Required work: Among the records below, find the line with "camera: 30 degrees right, 10 degrees down" and the line with "camera: 70 degrees left, 10 degrees down". Set down both and every line between, exactly and with no pictures, but nothing else.

● ● ● ● ●

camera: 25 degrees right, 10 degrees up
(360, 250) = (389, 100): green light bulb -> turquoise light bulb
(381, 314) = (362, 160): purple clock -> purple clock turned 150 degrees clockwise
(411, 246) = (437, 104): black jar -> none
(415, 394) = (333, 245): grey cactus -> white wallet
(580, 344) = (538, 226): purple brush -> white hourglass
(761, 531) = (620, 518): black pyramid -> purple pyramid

● ● ● ● ●

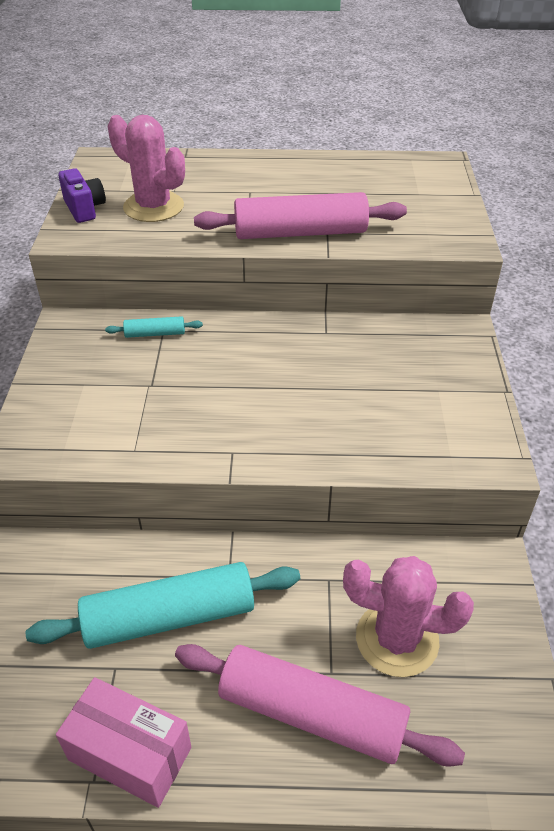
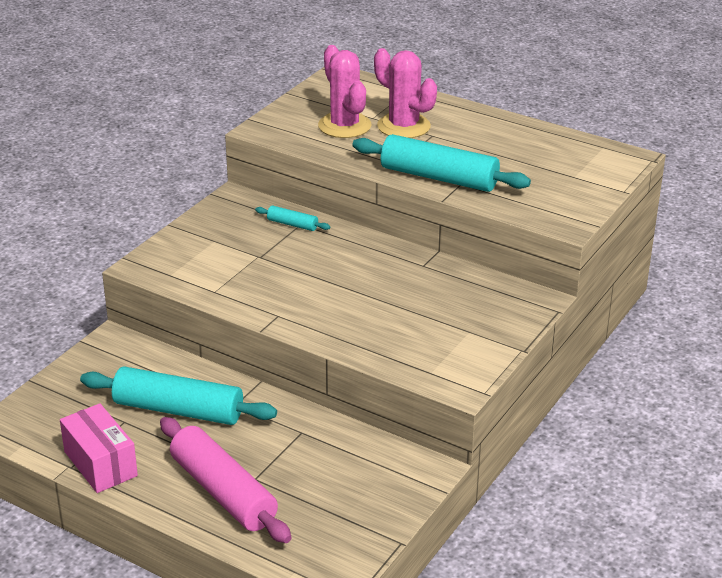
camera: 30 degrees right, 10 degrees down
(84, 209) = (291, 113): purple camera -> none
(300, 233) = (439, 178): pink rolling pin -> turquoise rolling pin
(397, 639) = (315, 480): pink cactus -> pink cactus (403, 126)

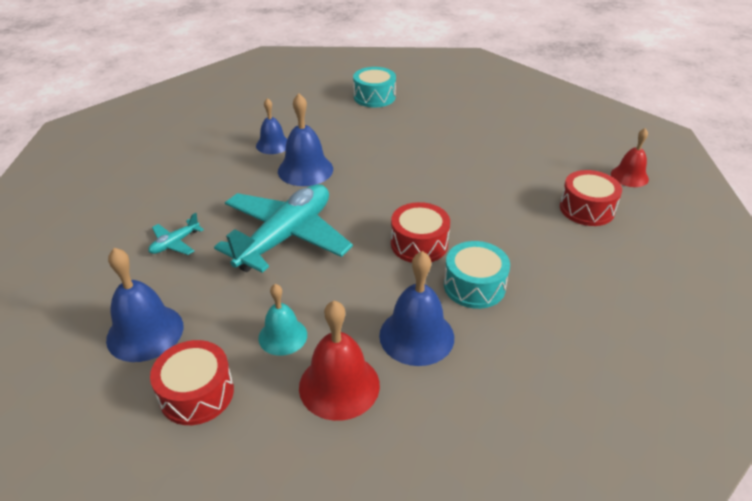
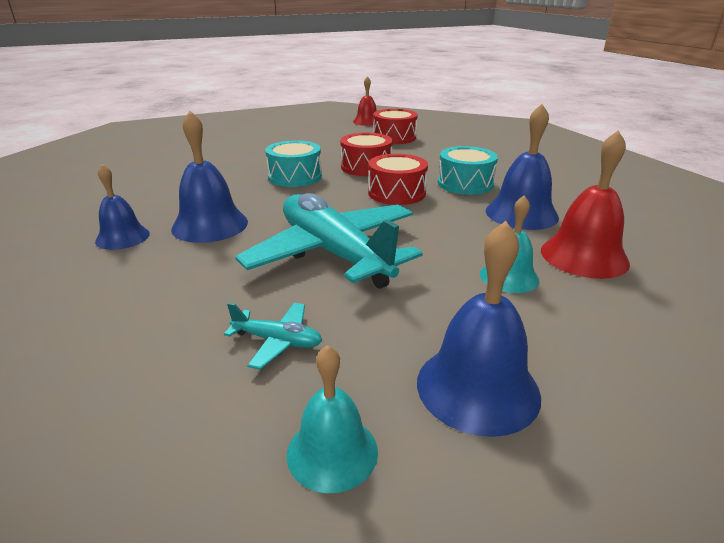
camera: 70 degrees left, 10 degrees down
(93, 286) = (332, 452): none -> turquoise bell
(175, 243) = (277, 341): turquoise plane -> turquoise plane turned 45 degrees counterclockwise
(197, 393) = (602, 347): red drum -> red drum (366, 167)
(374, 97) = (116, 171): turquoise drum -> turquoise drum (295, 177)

● ● ● ● ●

Solution to this exercise:
camera: 30 degrees right, 10 degrees down
(84, 209) = (291, 113): purple camera -> none
(300, 233) = (439, 178): pink rolling pin -> turquoise rolling pin
(397, 639) = (315, 480): pink cactus -> pink cactus (403, 126)

camera: 70 degrees left, 10 degrees down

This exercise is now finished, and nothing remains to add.